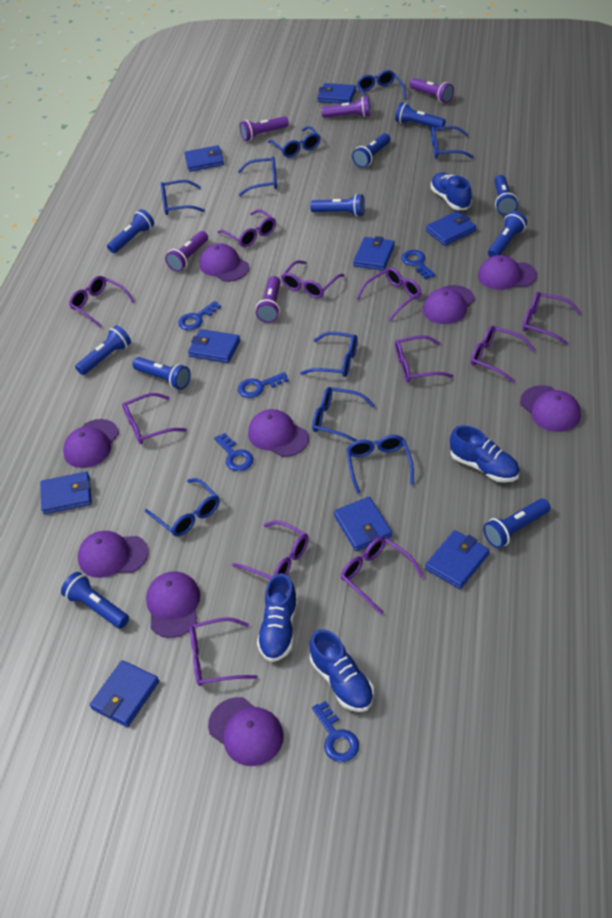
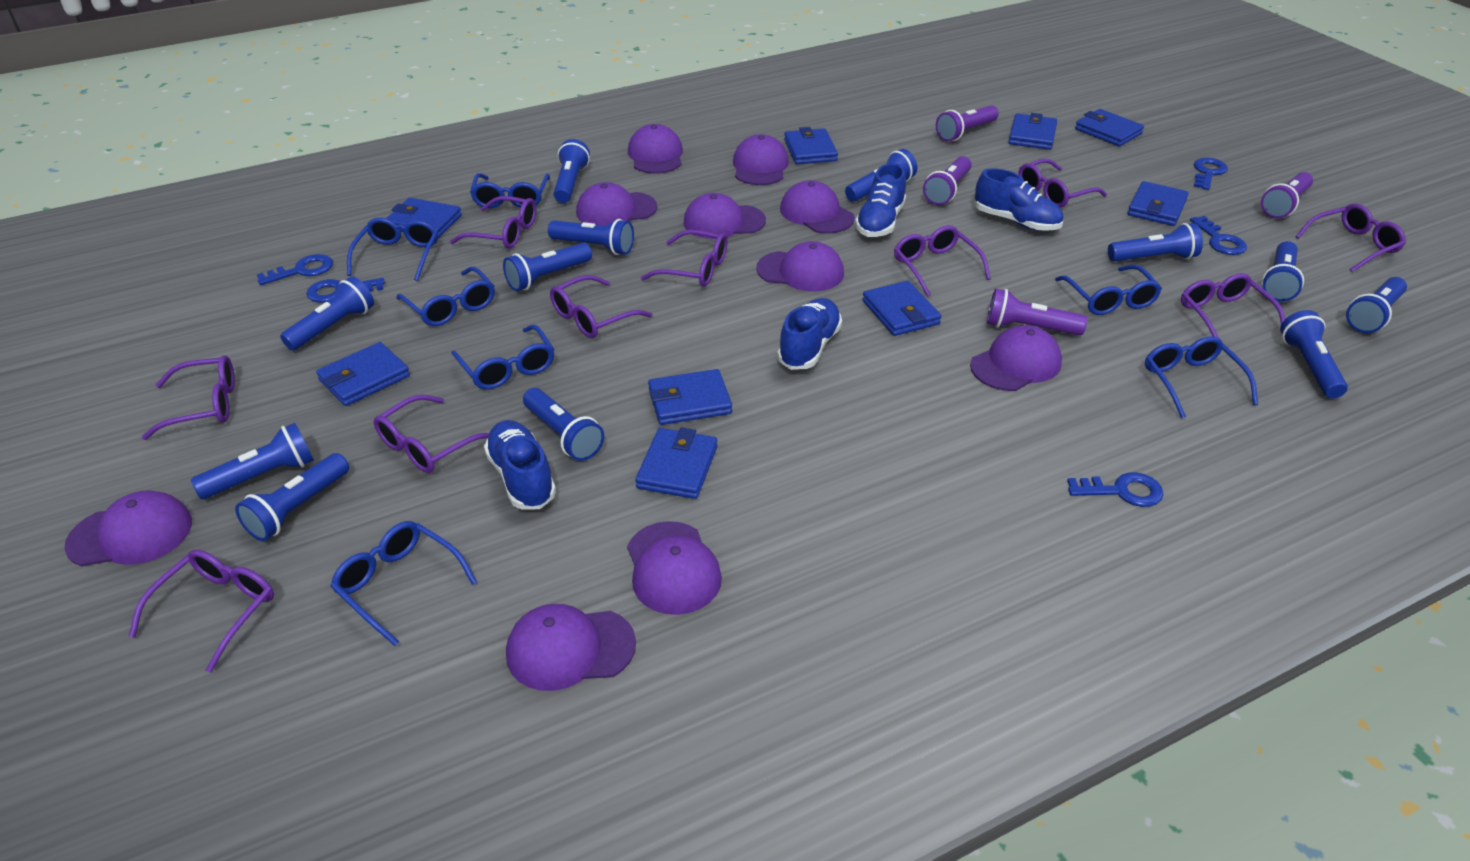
blue flashlight: 10 -> 12
blue glasses: 9 -> 7
purple cap: 9 -> 10
purple flashlight: 5 -> 4
purple glasses: 11 -> 10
☆ ☆ ☆ ☆ ☆
Print all of the records shown above exactly, leaving out each picture.

● Completed task
blue flashlight: 10 -> 12
blue glasses: 9 -> 7
purple cap: 9 -> 10
purple flashlight: 5 -> 4
purple glasses: 11 -> 10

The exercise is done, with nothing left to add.